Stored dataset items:
====

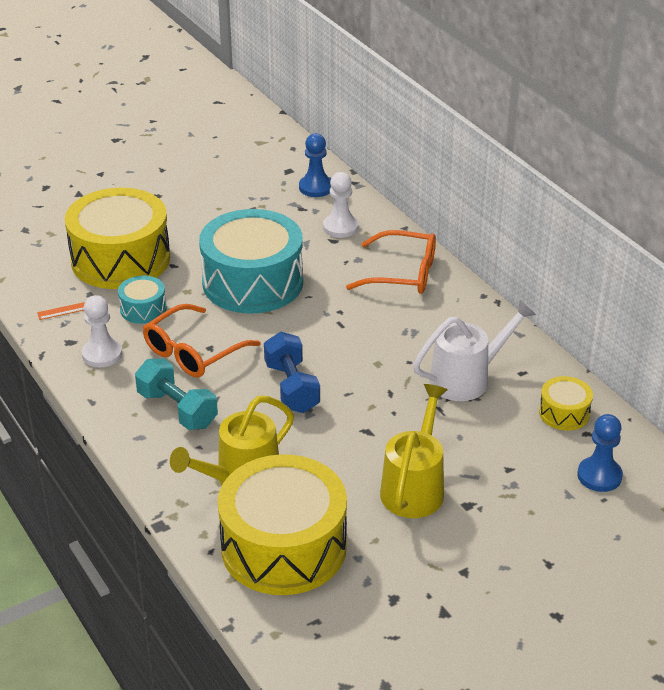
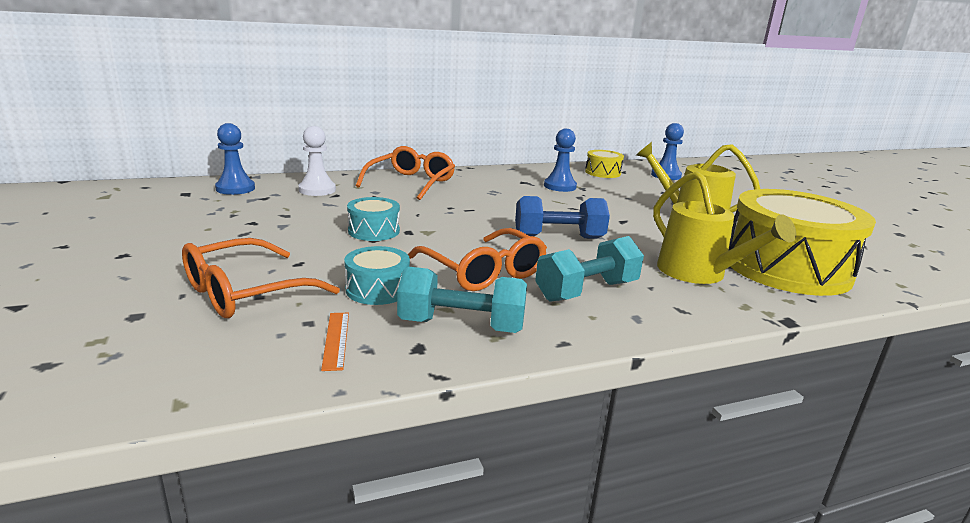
camera: 80 degrees left, 15 degrees down
yellow drum [65,188,170,289] -> orange glasses [182,238,340,318]
white pawn [82,295,122,367] -> turquoise dumbbell [397,267,527,333]
turquoise drum [199,209,303,313] -> turquoise drum [347,197,400,241], size x0.45
white watering can [413,300,536,401] -> blue pawn [544,129,577,192]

====

Task to carry out: How many lines in the records contain the word "pawn"? Reply with that number only.

Solution to this exercise: 2